- Action item -
Tally the lines of the entries in which the string "cactus" occurs, and say only how many.

- Count change data -
****
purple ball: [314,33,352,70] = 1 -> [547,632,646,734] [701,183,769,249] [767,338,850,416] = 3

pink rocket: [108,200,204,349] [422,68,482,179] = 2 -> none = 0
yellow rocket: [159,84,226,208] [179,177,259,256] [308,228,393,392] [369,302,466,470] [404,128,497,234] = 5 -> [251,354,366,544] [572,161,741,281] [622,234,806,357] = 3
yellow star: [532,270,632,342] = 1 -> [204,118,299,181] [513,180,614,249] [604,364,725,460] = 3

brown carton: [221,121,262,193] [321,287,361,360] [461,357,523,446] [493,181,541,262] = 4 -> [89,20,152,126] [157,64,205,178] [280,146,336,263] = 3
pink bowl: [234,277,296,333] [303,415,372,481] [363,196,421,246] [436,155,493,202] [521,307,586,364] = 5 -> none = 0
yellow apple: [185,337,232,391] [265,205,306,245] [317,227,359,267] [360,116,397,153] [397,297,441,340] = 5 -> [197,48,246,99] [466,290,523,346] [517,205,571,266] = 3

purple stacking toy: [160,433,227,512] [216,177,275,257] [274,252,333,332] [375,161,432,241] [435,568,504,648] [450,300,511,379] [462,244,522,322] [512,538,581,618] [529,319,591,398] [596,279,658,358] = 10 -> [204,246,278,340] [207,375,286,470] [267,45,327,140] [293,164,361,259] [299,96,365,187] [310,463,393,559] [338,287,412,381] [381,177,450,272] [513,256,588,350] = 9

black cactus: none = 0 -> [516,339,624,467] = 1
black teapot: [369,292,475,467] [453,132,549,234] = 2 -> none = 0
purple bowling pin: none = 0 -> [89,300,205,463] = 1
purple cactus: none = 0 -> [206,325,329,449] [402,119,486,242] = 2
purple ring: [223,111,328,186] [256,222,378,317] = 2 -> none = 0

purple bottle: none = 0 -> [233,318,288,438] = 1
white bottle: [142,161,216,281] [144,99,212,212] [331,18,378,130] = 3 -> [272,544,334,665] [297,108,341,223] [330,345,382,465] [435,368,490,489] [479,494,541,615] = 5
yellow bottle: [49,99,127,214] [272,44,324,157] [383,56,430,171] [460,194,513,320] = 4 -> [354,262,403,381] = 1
****
- Output of the task -
2